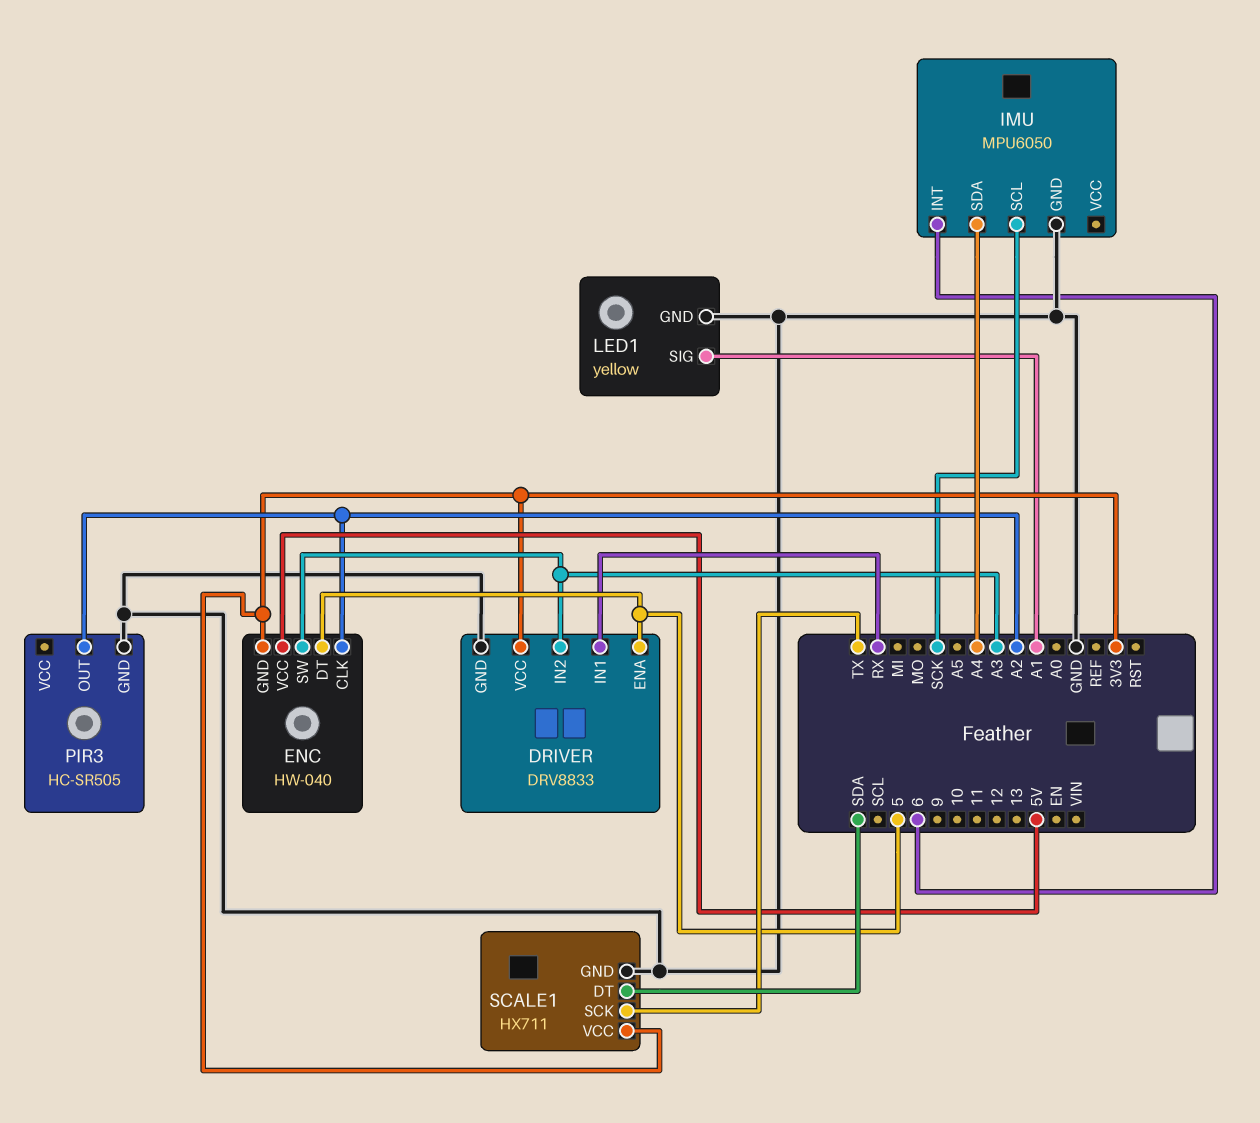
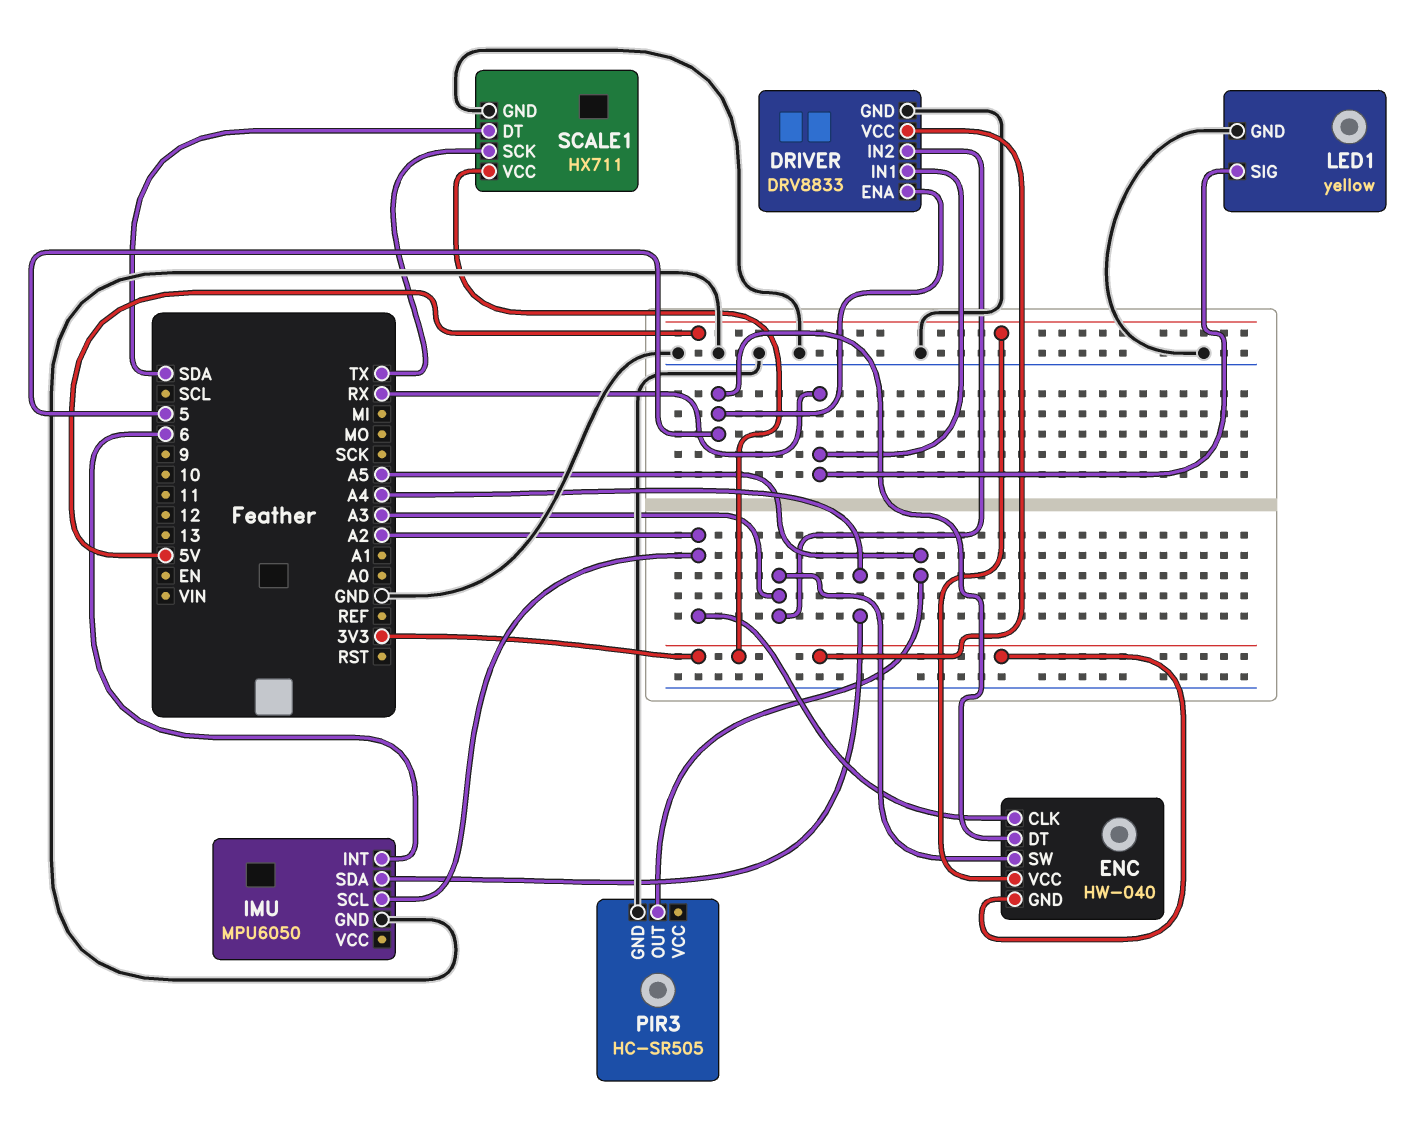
IMU pin SCL: SCK -> A2
LED1 pin SIG: A1 -> RX
PIR3 pin OUT: A2 -> A5

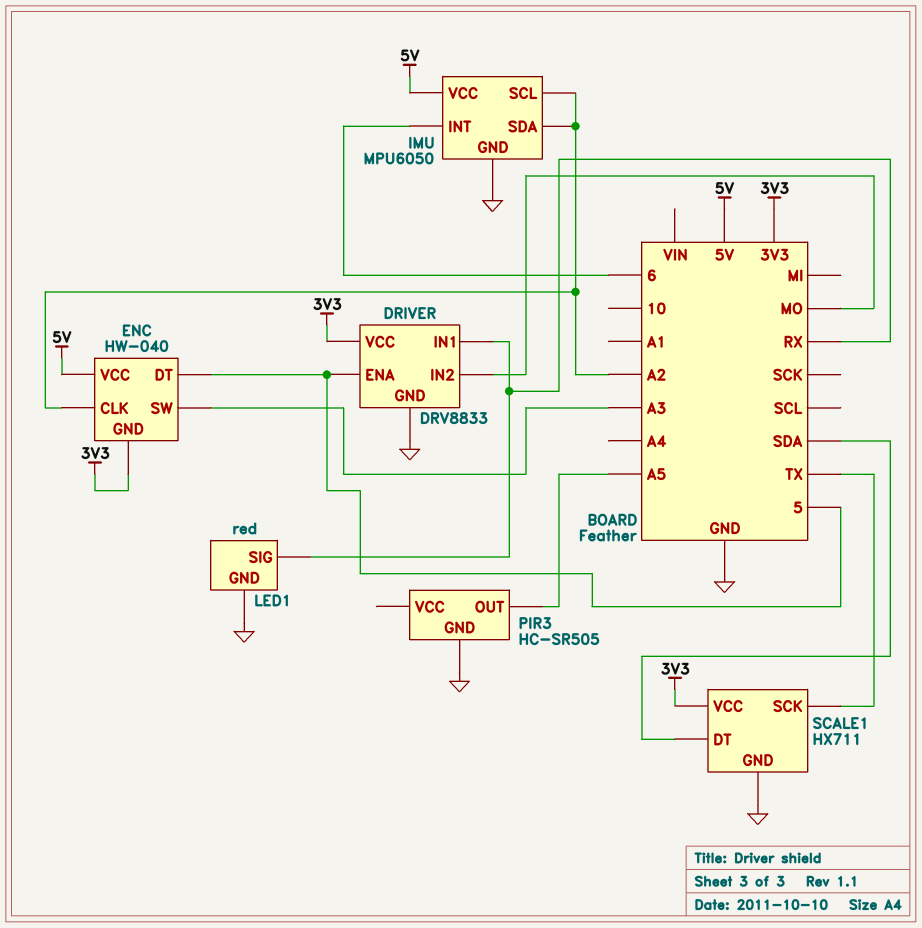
DRIVER pin IN2: A3 -> MO
IMU pin SDA: A4 -> A2
IMU pin VCC: none -> 5V
LED1: yellow -> red

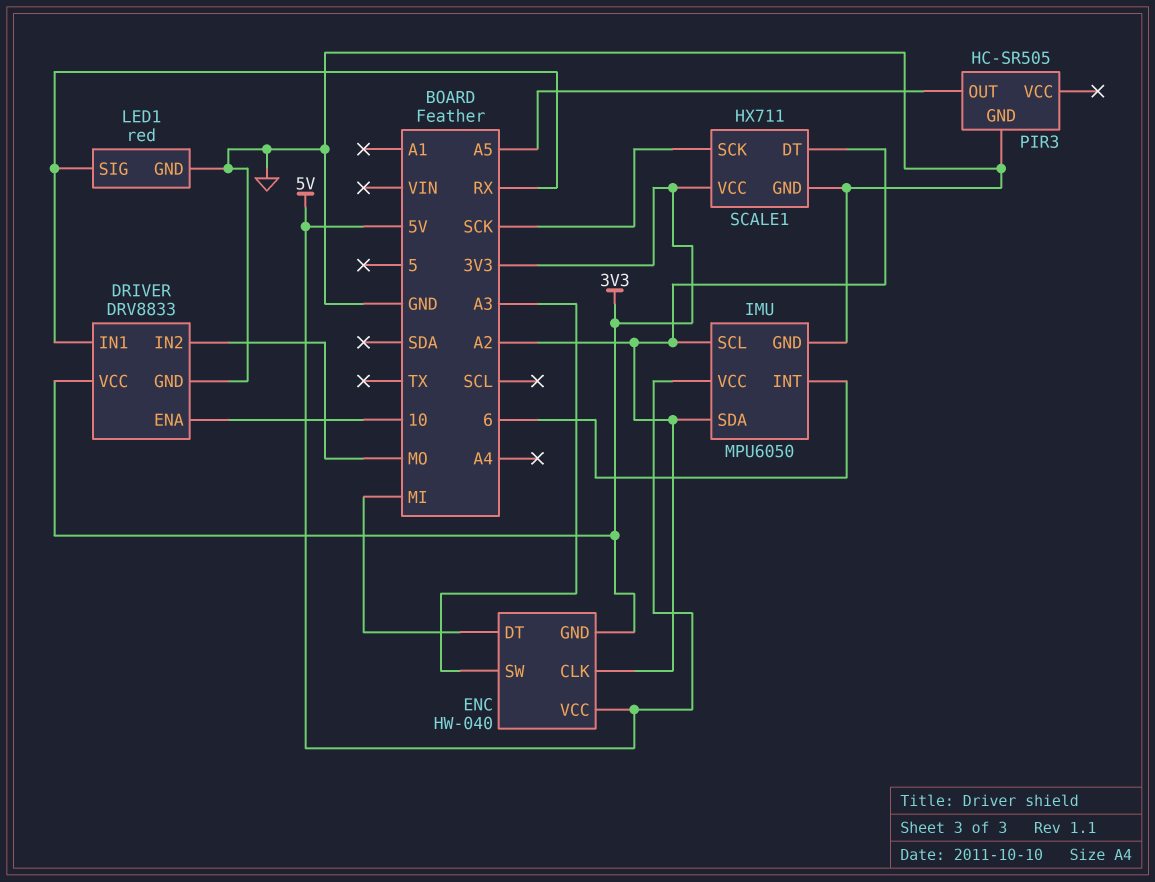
DRIVER pin ENA: 5 -> 10
ENC pin DT: 5 -> MI
SCALE1 pin DT: SDA -> A2
SCALE1 pin SCK: TX -> SCK

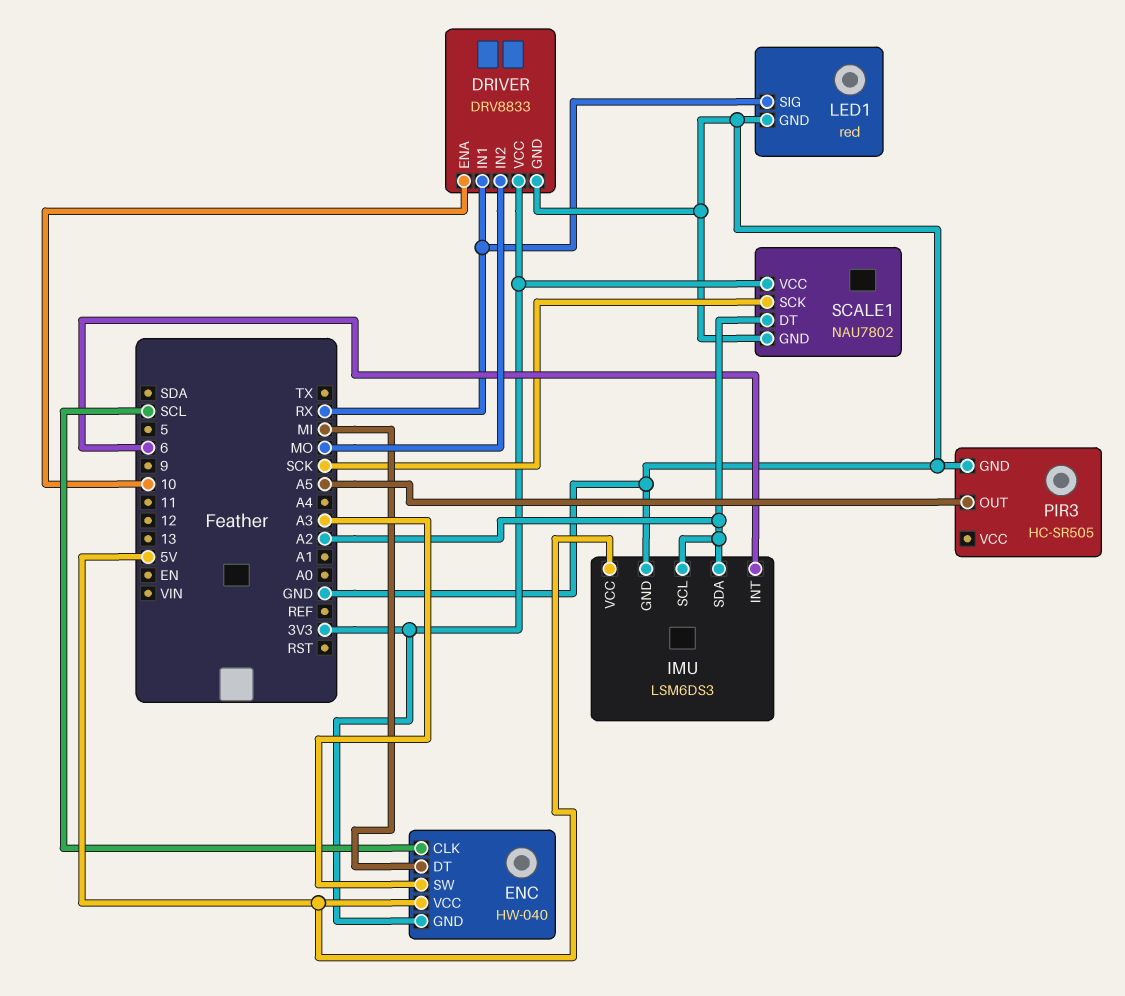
ENC pin CLK: A2 -> SCL
IMU: MPU6050 -> LSM6DS3
SCALE1: HX711 -> NAU7802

* * * *

▶ **EXERCISE BRIEF**
In the data above, tally the lines holding "DRIVER" and answer with the figure only.

▶ **ANSWER**
2